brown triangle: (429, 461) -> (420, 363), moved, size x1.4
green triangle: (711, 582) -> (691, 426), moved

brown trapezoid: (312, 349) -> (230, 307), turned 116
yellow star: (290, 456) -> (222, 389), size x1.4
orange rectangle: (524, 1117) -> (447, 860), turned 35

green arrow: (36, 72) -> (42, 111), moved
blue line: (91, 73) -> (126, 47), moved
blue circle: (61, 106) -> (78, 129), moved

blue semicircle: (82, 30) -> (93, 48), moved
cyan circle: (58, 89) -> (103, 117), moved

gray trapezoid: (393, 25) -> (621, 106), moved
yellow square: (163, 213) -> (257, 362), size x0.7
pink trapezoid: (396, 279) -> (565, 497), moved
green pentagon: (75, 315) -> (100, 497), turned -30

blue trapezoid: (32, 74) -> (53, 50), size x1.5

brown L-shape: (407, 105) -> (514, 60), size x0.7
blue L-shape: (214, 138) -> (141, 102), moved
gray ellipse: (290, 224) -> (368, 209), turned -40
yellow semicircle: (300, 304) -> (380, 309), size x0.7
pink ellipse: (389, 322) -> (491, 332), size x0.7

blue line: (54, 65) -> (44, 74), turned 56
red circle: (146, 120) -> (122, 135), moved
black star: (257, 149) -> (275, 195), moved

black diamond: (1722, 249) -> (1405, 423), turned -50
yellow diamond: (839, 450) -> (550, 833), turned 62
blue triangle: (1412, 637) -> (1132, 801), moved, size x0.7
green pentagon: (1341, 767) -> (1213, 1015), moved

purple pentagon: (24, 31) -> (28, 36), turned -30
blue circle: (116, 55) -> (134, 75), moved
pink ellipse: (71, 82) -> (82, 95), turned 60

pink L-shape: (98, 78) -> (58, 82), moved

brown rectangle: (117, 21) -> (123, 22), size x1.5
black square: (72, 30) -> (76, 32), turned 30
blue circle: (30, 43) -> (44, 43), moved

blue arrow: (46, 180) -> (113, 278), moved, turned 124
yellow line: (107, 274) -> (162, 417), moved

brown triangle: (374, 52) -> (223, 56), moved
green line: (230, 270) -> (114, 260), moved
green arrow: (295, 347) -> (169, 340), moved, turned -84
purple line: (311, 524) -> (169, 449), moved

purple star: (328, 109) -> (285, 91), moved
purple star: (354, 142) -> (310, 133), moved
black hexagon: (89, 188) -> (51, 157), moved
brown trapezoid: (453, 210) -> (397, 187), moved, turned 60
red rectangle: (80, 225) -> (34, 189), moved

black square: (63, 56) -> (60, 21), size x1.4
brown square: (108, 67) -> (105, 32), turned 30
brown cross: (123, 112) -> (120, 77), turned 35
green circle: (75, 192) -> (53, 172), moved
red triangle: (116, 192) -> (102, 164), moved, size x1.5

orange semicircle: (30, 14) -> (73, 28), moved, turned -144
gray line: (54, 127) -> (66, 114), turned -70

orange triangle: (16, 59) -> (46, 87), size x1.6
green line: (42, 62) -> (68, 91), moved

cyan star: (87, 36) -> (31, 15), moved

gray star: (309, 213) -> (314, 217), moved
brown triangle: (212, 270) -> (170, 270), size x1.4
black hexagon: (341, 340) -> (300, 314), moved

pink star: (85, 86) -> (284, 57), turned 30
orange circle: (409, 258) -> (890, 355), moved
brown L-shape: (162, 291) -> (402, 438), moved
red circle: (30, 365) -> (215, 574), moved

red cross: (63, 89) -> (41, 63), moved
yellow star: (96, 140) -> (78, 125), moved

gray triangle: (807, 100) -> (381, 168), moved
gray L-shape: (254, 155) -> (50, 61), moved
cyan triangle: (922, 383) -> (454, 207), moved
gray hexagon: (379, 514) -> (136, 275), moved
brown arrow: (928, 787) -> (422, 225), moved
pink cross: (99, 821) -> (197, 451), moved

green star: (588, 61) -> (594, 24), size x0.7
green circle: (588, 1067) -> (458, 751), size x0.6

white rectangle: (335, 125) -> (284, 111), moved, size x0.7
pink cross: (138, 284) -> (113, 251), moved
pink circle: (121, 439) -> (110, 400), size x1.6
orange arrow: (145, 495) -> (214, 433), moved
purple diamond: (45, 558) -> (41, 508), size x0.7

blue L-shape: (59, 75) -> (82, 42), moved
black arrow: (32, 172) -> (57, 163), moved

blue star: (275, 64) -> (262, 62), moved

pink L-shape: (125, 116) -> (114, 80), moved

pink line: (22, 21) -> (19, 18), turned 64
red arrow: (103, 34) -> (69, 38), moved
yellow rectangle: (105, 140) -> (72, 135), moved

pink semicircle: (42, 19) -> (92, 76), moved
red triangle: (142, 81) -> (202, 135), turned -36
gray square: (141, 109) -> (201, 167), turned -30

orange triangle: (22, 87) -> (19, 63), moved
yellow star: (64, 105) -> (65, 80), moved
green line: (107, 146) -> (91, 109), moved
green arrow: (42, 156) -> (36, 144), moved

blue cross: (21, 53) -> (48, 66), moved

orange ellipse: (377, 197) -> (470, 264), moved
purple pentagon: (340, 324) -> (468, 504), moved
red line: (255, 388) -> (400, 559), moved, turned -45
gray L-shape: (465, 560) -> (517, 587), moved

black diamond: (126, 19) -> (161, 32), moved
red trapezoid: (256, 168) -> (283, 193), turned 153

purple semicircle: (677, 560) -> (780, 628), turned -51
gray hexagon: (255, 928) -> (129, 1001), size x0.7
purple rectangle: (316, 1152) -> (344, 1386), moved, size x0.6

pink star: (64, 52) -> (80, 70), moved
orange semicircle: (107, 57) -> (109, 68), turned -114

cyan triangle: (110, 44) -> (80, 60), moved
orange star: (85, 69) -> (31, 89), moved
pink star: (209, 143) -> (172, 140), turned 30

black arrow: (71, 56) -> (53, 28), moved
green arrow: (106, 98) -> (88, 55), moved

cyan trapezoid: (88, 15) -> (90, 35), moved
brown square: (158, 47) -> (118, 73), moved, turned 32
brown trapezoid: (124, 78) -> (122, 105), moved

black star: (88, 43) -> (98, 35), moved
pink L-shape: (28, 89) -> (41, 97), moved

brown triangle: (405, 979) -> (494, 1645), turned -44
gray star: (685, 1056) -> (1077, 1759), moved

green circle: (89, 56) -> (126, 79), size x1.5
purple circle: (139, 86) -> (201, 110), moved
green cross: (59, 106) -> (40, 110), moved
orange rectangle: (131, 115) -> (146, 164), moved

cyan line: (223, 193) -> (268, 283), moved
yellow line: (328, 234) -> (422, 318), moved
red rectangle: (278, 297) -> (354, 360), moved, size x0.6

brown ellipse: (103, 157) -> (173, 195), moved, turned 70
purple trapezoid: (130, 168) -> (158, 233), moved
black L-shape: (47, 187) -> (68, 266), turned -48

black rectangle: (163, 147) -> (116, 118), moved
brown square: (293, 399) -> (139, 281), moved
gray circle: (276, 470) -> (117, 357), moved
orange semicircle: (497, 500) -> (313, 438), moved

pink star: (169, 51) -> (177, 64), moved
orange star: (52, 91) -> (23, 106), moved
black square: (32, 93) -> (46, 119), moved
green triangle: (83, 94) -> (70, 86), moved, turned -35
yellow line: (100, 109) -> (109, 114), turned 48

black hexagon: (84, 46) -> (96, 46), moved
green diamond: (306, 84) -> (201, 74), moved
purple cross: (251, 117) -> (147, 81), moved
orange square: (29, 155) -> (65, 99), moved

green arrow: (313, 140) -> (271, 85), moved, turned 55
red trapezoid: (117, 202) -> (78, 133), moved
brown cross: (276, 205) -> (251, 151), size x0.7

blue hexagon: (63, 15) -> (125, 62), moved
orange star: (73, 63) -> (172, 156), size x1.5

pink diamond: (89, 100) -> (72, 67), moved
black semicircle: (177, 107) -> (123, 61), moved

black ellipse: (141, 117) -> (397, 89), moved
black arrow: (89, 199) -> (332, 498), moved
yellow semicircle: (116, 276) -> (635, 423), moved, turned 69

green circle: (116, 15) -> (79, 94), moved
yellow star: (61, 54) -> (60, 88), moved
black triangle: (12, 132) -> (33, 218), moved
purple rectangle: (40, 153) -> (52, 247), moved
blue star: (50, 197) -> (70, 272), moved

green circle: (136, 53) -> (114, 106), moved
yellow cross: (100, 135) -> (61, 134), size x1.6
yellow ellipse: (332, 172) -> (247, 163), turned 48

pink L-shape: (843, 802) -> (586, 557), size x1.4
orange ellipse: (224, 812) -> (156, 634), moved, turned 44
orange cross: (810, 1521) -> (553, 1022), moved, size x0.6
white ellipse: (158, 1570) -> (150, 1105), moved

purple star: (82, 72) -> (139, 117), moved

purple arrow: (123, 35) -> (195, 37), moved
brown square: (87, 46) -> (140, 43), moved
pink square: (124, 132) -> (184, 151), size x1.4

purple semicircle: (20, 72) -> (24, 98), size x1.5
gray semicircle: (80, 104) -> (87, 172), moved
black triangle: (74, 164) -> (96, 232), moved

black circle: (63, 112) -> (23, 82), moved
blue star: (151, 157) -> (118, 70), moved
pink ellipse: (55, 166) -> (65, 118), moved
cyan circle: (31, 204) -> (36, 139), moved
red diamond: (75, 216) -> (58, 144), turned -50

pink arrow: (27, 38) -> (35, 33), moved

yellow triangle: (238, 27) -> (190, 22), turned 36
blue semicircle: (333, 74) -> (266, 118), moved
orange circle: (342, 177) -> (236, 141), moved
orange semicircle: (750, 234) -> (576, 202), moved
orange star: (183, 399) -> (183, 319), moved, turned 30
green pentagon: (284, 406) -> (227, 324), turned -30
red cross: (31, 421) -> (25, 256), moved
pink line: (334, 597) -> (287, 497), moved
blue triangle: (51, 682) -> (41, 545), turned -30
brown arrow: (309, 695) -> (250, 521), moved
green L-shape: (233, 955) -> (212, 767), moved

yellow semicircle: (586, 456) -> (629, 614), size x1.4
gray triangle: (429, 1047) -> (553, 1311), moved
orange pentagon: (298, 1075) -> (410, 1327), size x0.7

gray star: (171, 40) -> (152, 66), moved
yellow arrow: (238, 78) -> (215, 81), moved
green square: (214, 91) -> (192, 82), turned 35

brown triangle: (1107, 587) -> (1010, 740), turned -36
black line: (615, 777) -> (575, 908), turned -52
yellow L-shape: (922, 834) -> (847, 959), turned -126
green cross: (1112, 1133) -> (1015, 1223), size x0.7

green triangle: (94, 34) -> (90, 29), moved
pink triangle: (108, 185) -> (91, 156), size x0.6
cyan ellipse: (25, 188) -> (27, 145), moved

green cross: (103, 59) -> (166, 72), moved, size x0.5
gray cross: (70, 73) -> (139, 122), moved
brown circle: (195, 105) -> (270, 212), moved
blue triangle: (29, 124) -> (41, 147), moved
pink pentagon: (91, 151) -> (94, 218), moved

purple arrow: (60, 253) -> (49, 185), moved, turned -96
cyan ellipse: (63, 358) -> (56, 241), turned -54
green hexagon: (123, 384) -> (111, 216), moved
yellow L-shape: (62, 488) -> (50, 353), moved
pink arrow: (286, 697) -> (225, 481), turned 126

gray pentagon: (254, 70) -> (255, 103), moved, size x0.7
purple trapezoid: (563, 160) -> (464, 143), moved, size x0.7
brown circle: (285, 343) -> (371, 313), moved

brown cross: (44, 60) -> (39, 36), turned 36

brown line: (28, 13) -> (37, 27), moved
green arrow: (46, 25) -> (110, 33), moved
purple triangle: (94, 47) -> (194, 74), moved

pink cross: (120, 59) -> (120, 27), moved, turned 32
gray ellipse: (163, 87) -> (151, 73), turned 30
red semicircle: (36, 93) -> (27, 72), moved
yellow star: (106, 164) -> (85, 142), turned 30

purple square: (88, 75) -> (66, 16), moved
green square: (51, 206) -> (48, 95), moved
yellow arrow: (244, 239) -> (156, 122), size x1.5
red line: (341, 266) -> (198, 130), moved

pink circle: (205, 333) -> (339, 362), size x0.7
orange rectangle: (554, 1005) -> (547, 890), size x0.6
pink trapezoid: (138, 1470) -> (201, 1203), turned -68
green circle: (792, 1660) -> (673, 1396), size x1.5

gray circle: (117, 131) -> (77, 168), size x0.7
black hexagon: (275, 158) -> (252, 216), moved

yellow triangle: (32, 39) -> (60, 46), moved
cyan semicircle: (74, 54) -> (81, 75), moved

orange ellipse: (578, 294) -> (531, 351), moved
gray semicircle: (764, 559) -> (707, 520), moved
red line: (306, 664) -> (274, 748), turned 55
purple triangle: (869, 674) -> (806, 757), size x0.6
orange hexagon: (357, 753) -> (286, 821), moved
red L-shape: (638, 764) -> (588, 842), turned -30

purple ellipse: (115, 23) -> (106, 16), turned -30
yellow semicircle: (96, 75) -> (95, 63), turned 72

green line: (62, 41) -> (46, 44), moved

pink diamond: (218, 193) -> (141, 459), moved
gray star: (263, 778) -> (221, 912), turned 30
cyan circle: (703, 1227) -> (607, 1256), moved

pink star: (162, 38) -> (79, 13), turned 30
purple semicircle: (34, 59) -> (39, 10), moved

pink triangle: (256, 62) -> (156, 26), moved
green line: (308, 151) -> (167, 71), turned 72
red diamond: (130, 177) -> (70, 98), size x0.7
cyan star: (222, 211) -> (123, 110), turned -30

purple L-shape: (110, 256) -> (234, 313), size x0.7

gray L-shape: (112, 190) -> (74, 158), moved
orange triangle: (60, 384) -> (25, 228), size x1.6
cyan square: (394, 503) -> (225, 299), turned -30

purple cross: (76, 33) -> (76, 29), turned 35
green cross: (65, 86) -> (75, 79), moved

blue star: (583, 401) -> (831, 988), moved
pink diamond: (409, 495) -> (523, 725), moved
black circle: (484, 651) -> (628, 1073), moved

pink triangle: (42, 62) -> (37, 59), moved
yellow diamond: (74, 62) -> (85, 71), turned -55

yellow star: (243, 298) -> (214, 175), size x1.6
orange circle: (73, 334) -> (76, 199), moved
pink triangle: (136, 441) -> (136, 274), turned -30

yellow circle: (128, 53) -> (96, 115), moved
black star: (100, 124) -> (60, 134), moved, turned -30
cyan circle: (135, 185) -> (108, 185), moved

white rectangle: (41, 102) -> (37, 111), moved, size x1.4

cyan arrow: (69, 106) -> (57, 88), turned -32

* TASK DETAILS: Copy out only the lines running from the beginning of the data to the line with "blue circle: (61, 106) -> (78, 129), moved", both ends included.

* TASK RESPONSE:
brown triangle: (429, 461) -> (420, 363), moved, size x1.4
green triangle: (711, 582) -> (691, 426), moved

brown trapezoid: (312, 349) -> (230, 307), turned 116
yellow star: (290, 456) -> (222, 389), size x1.4
orange rectangle: (524, 1117) -> (447, 860), turned 35

green arrow: (36, 72) -> (42, 111), moved
blue line: (91, 73) -> (126, 47), moved
blue circle: (61, 106) -> (78, 129), moved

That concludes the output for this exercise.